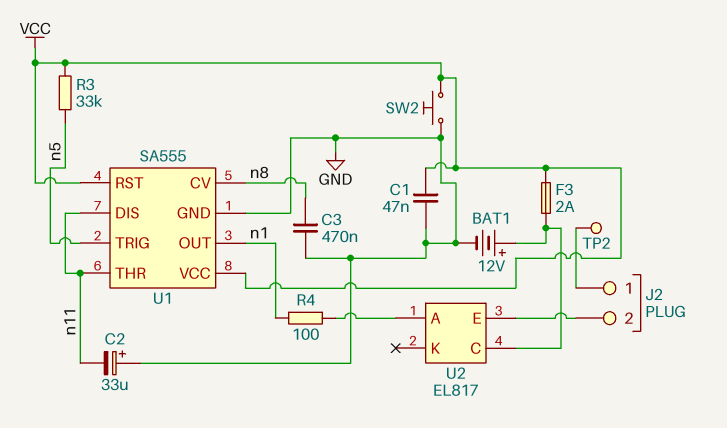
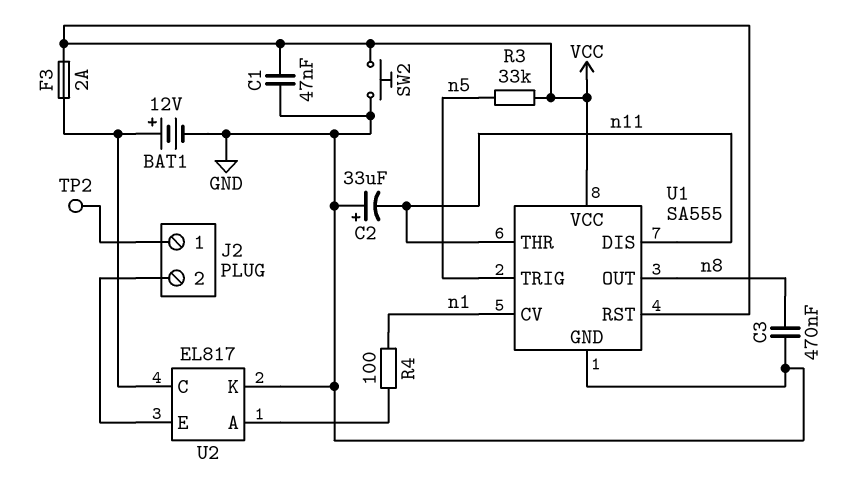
U1 pin CV: n8 -> n1
U1 pin OUT: n1 -> n8
U2 pin K: none -> GND

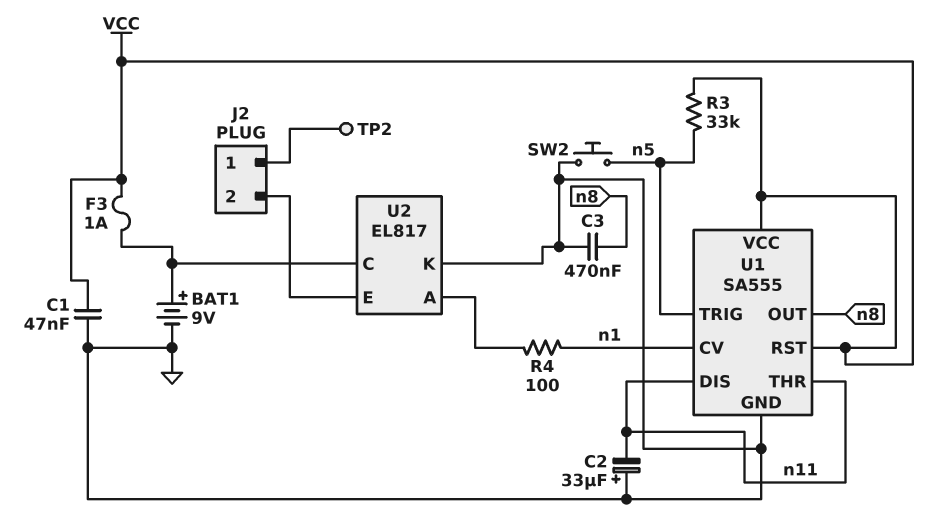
BAT1: 12V (plus U2/C, minus GND) -> 9V (plus U2/C, minus GND)
F3: 2A (U2/C, VCC) -> 1A (U2/C, VCC)
SW2: button (GND, VCC) -> button (GND, n5)

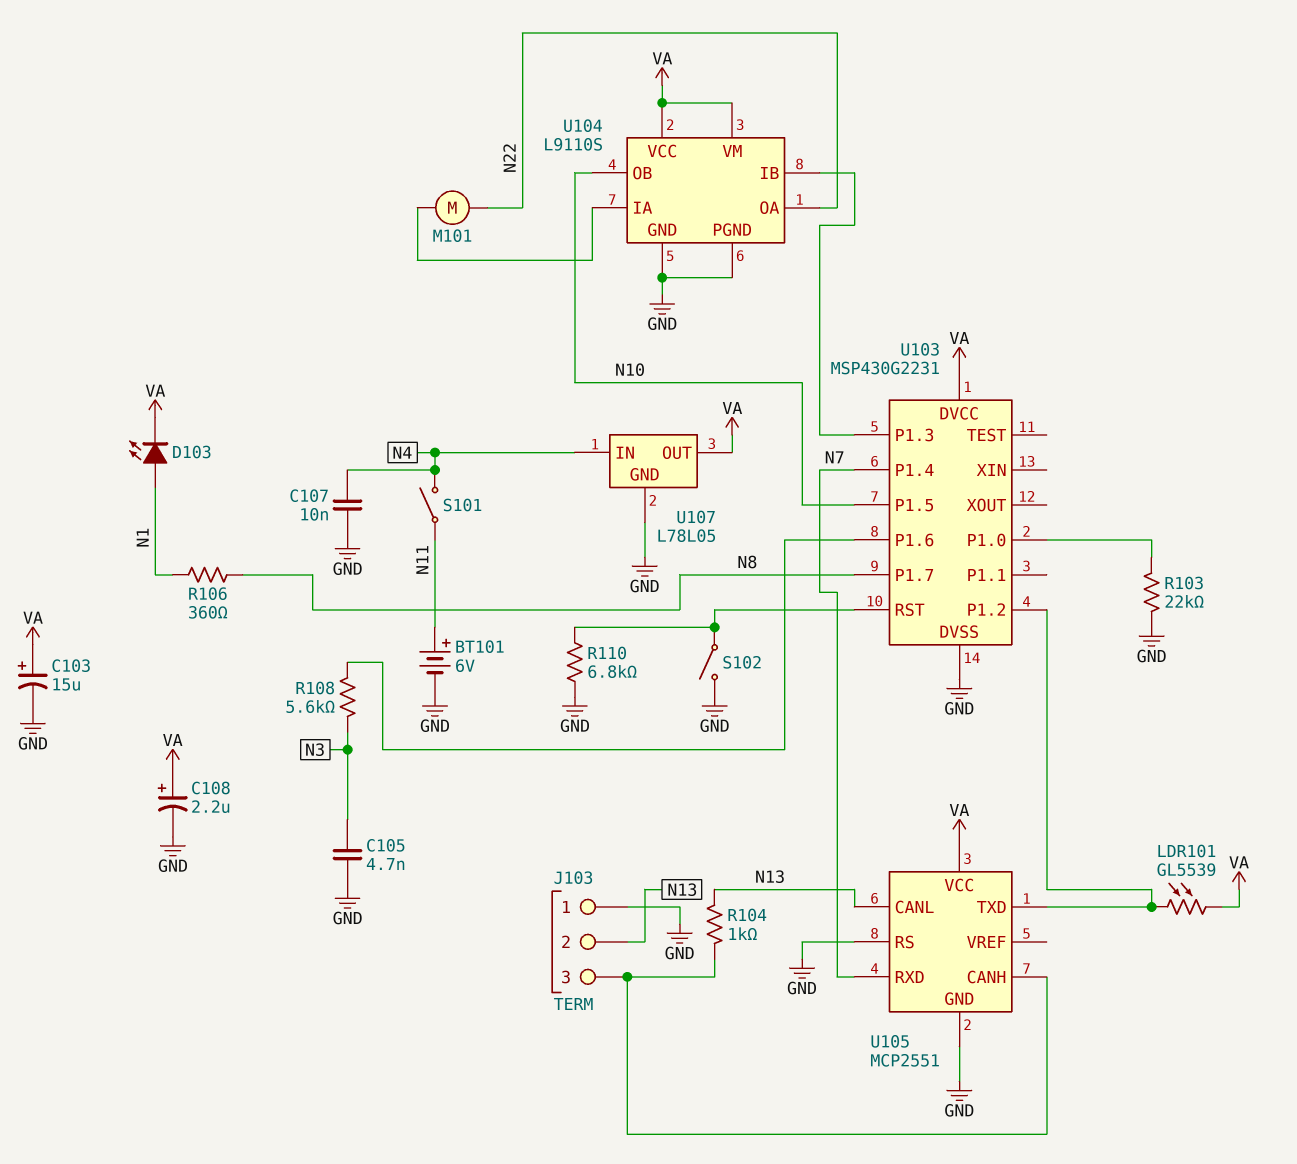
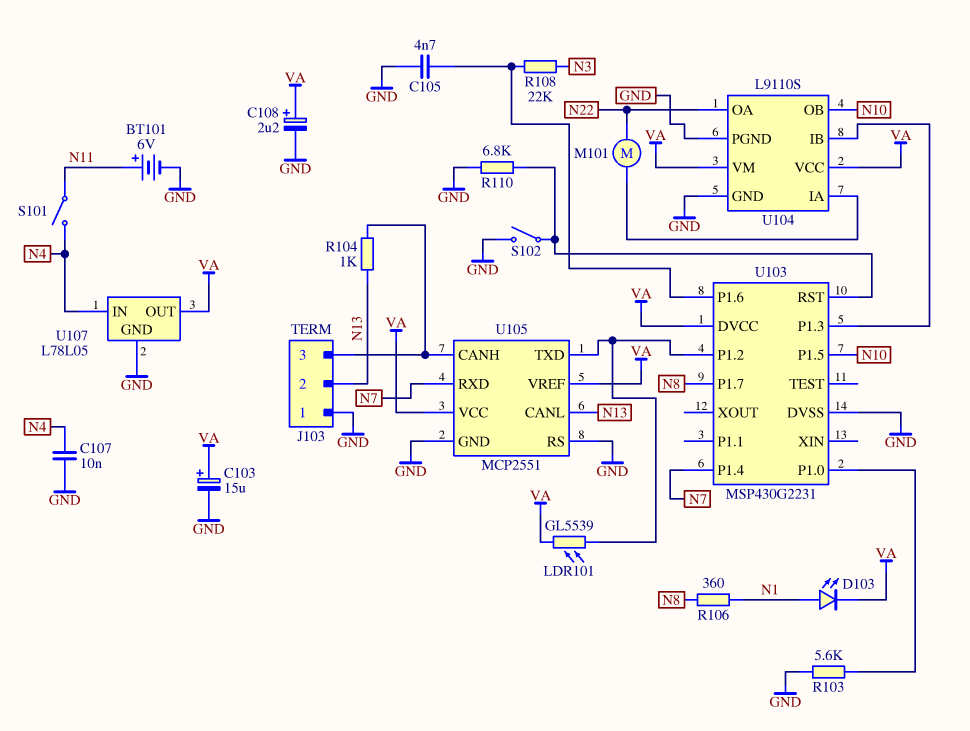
C105: 4.7nF (GND, N3) -> 4.7nF (GND, U103/P1.6)
R103: 22k (GND, U103/P1.0) -> 5.6k (GND, U103/P1.0)
R108: 5.6k (N3, U103/P1.6) -> 22k (N3, U103/P1.6)
U105 pin VREF: none -> VA

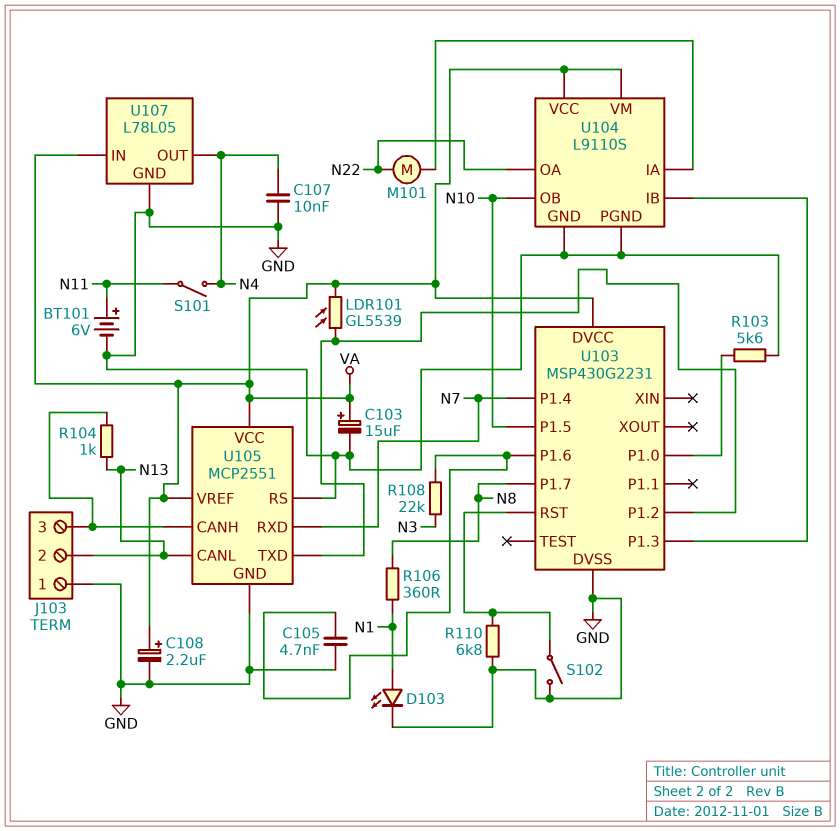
D103: LED (A N1, K VA) -> LED (A N1, K GND)
U107 pin IN: N4 -> VA
U107 pin OUT: VA -> N4

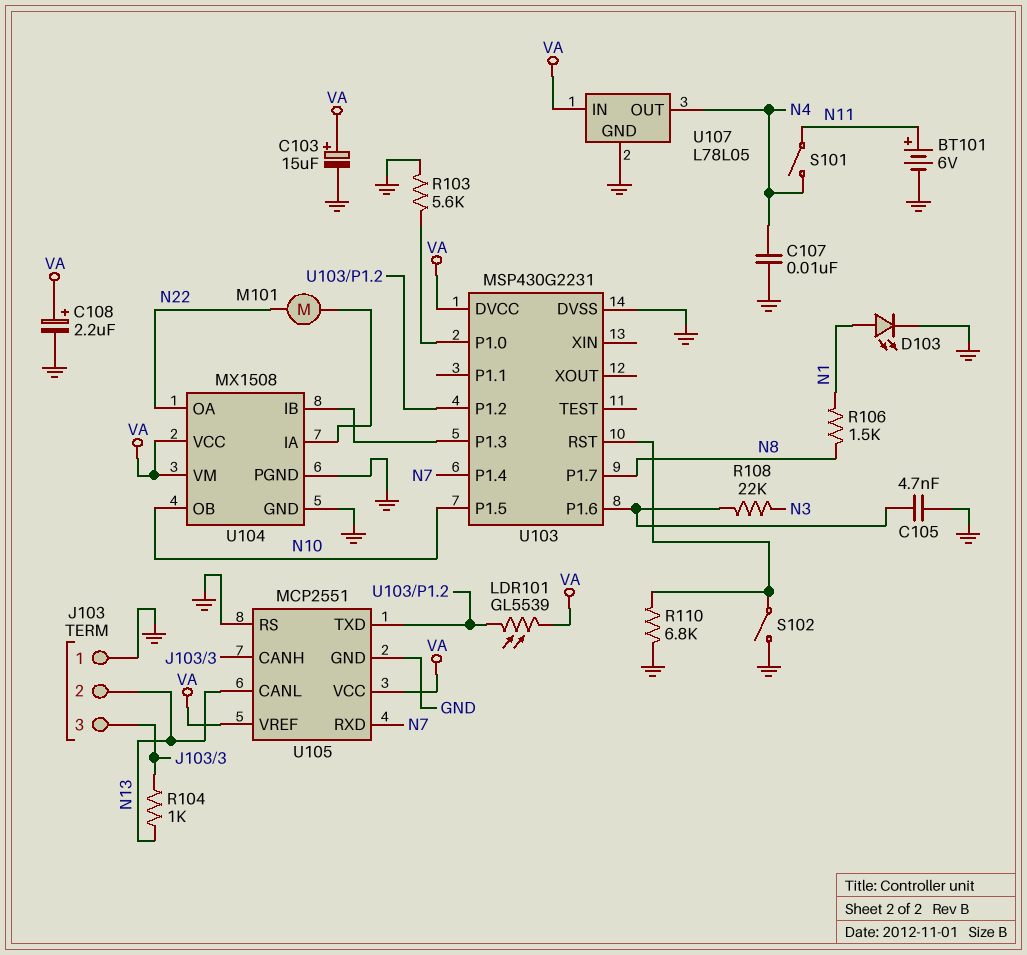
R106: 360 (N1, N8) -> 1.5k (N1, N8)
U104: L9110S -> MX1508

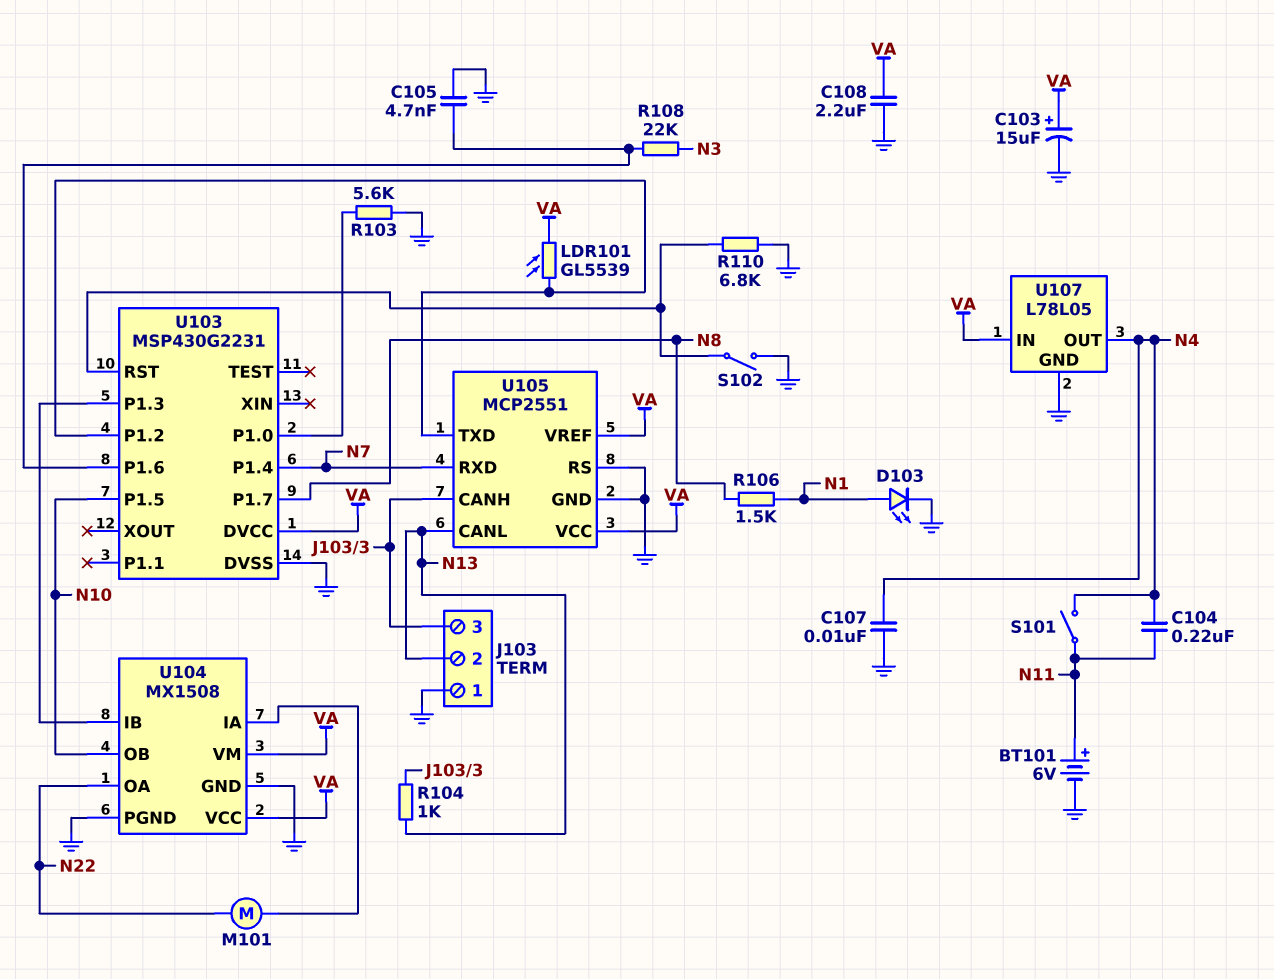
C104: none -> 220nF (N4, N11)
C108: 2.2uF (plus VA, minus GND) -> 2.2uF (GND, VA)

Task requirements:
Every entry is to be transcribed exactly, but the pictures are to be left out.

Answer box:
U1 pin CV: n8 -> n1
U1 pin OUT: n1 -> n8
U2 pin K: none -> GND

BAT1: 12V (plus U2/C, minus GND) -> 9V (plus U2/C, minus GND)
F3: 2A (U2/C, VCC) -> 1A (U2/C, VCC)
SW2: button (GND, VCC) -> button (GND, n5)

C105: 4.7nF (GND, N3) -> 4.7nF (GND, U103/P1.6)
R103: 22k (GND, U103/P1.0) -> 5.6k (GND, U103/P1.0)
R108: 5.6k (N3, U103/P1.6) -> 22k (N3, U103/P1.6)
U105 pin VREF: none -> VA

D103: LED (A N1, K VA) -> LED (A N1, K GND)
U107 pin IN: N4 -> VA
U107 pin OUT: VA -> N4

R106: 360 (N1, N8) -> 1.5k (N1, N8)
U104: L9110S -> MX1508

C104: none -> 220nF (N4, N11)
C108: 2.2uF (plus VA, minus GND) -> 2.2uF (GND, VA)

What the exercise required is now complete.